- **WORK REQUEST**: Images are to be left out; everything else in the listing should be repeated exactly.

- **RECORDED INFORMATION**:

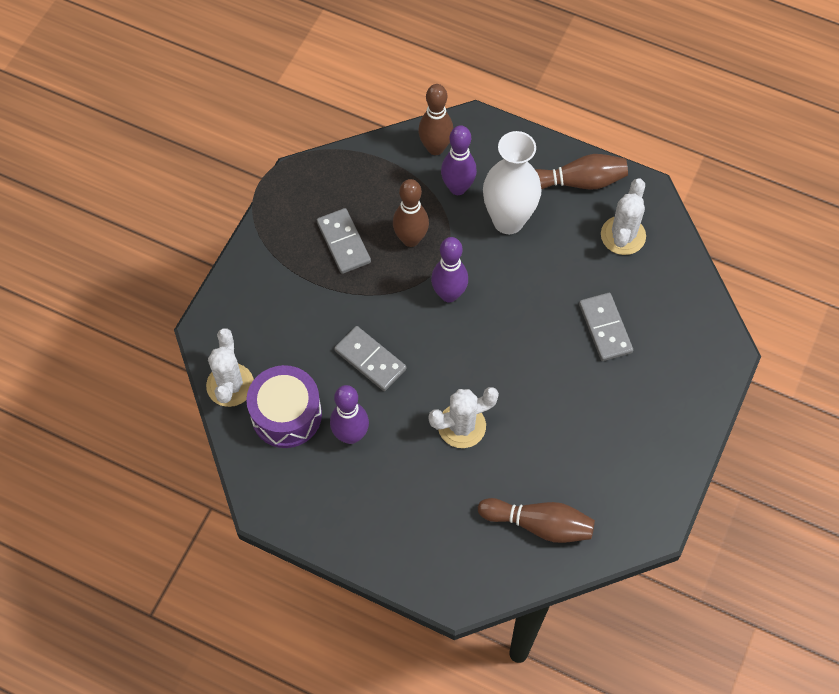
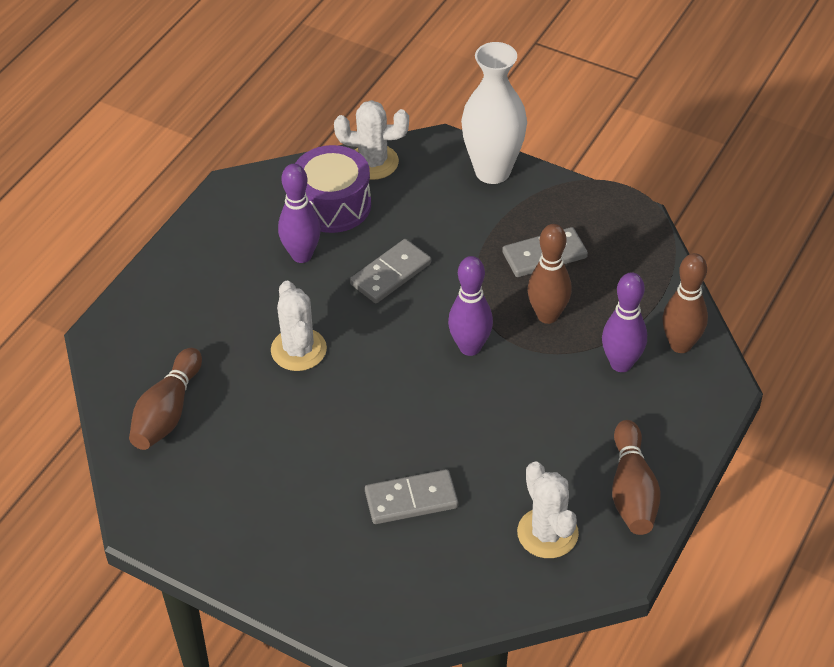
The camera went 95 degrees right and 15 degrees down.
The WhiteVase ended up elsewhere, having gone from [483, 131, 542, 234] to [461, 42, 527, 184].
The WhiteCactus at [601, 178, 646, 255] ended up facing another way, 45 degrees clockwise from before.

- **WRITTEN ANSWER**:
The camera went 95 degrees right and 15 degrees down.
The WhiteVase ended up elsewhere, having gone from [483, 131, 542, 234] to [461, 42, 527, 184].
The WhiteCactus at [601, 178, 646, 255] ended up facing another way, 45 degrees clockwise from before.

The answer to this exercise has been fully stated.